Task brief » This task calls for copying every line in the data below that contains the word "KEYS".

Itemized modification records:
· · ·

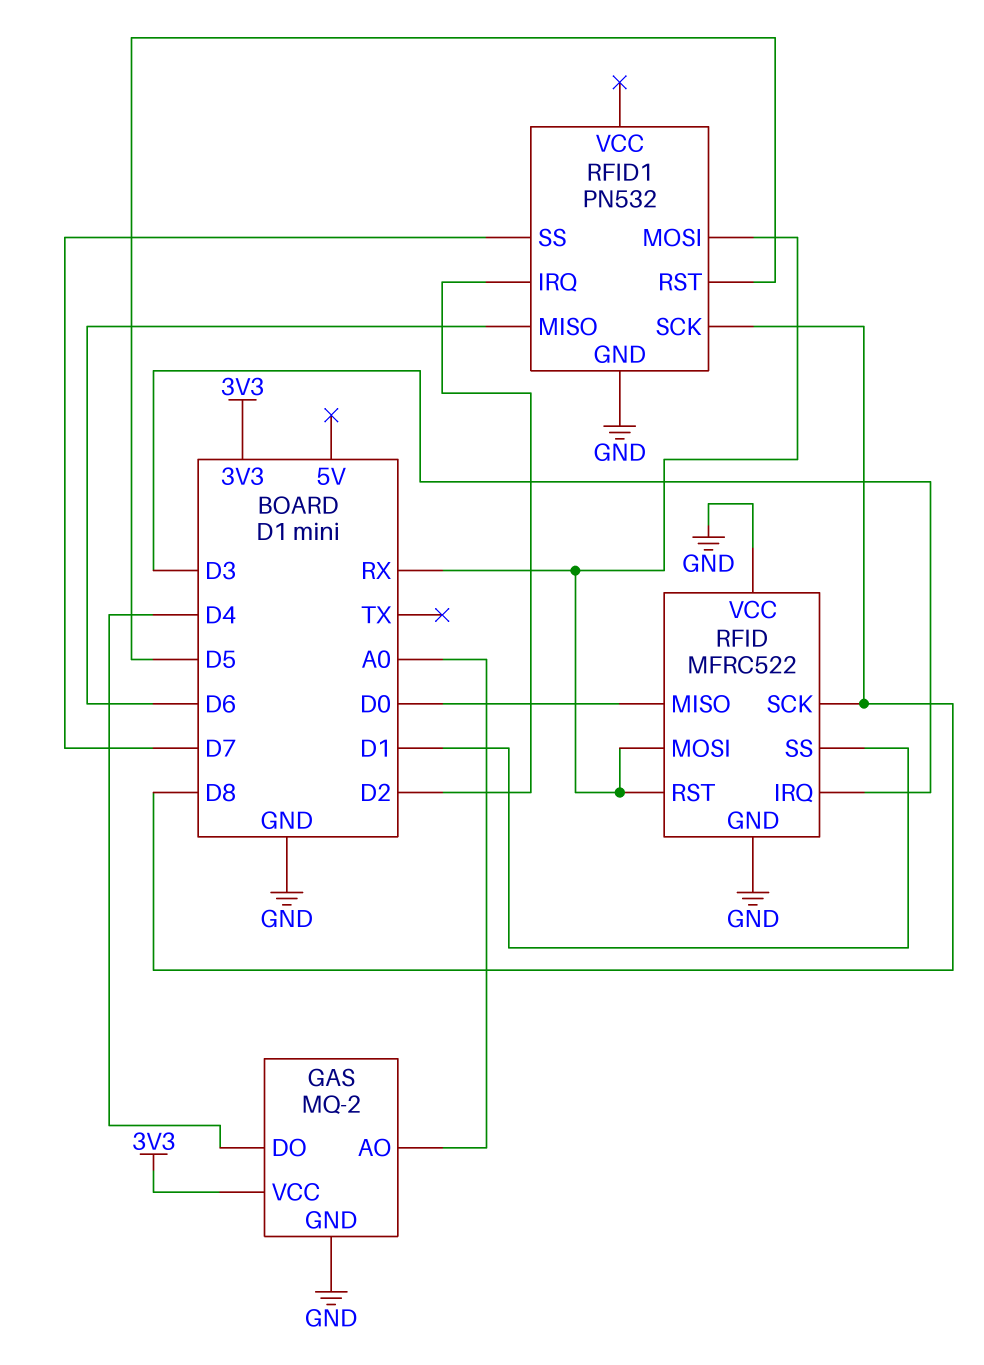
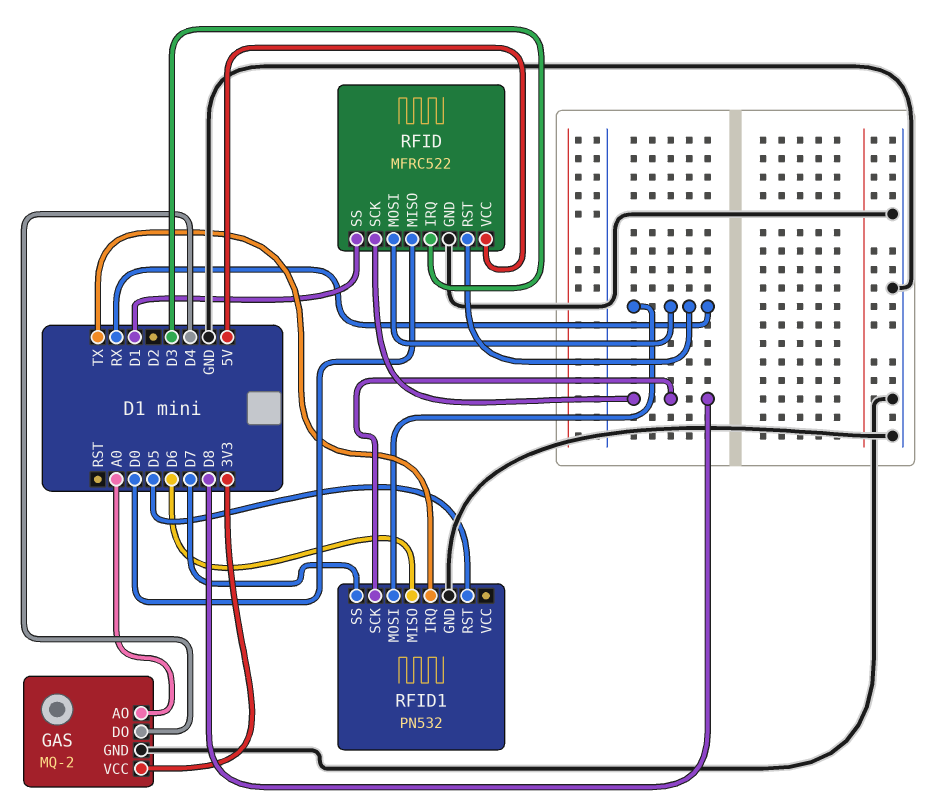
RFID pin VCC: GND -> 5V
RFID1 pin IRQ: D2 -> TX

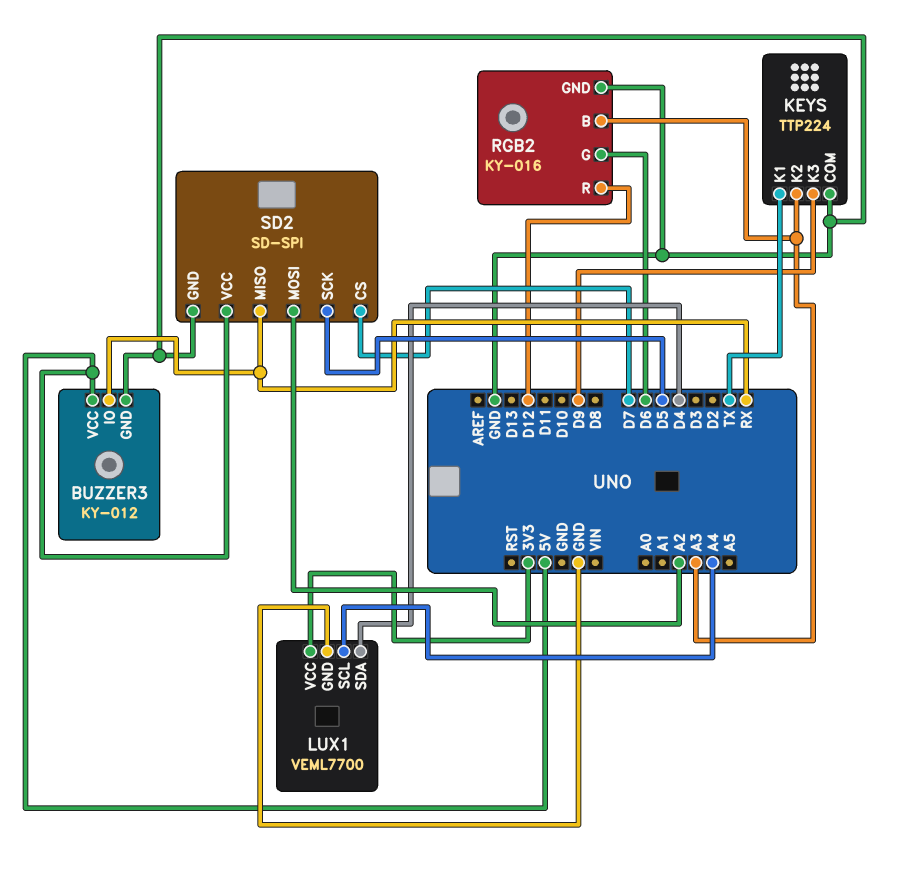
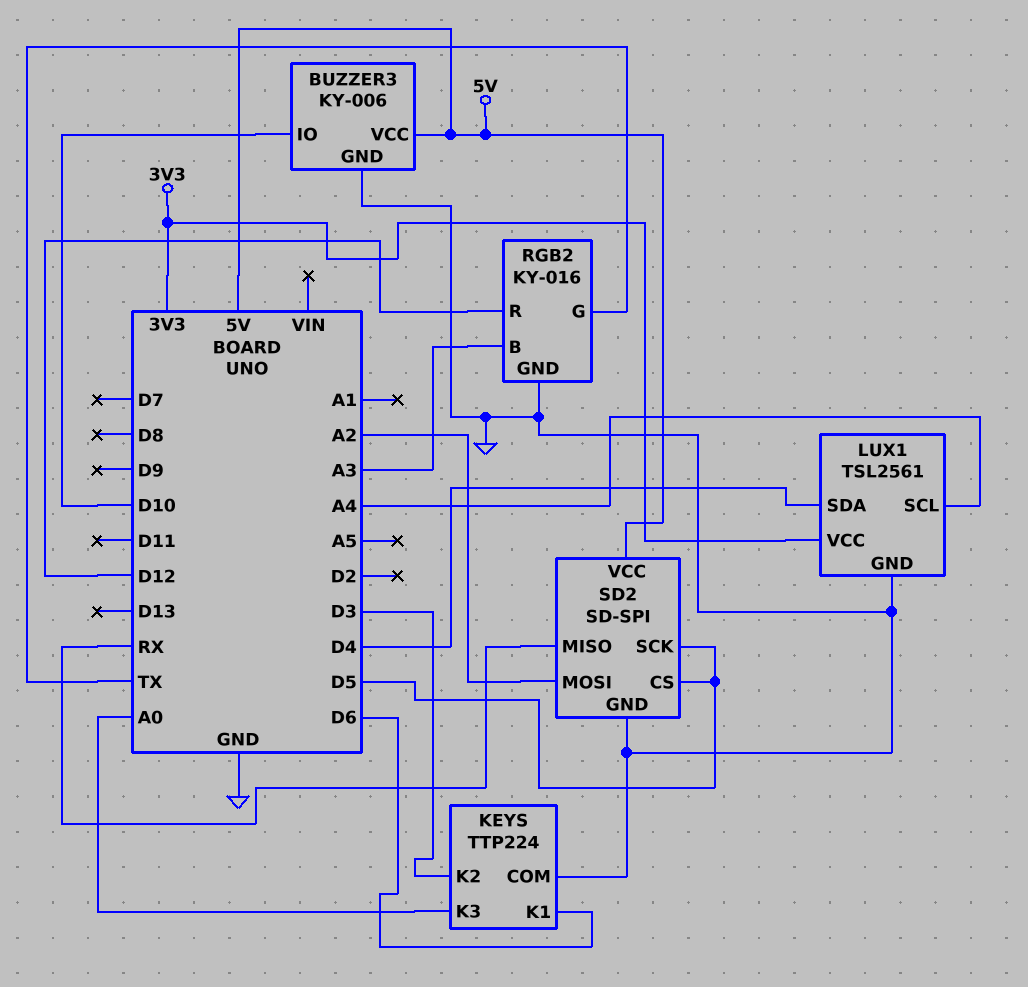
BUZZER3: KY-012 -> KY-006
BUZZER3 pin IO: RX -> D10
KEYS pin K1: TX -> D6
KEYS pin K2: A3 -> D3
KEYS pin K3: D9 -> A0
LUX1: VEML7700 -> TSL2561
RGB2 pin G: D6 -> TX
SD2 pin CS: D7 -> D5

· · ·

Result »
KEYS pin K1: TX -> D6
KEYS pin K2: A3 -> D3
KEYS pin K3: D9 -> A0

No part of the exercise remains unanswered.